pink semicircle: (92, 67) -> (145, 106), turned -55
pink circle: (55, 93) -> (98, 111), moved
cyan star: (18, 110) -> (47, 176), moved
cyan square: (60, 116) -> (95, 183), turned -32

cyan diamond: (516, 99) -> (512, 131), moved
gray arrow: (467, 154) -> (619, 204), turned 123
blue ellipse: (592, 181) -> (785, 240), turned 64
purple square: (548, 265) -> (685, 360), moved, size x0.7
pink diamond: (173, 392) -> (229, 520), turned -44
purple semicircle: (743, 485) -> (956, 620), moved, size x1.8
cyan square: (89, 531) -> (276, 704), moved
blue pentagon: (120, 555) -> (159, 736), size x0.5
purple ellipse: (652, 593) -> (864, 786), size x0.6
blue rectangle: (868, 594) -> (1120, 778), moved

——

:: Exercise brief ::
Where does the word "cyan" appear in the listing? List each line that holds it.

:: Task solution ::
cyan star: (18, 110) -> (47, 176), moved
cyan square: (60, 116) -> (95, 183), turned -32
cyan diamond: (516, 99) -> (512, 131), moved
cyan square: (89, 531) -> (276, 704), moved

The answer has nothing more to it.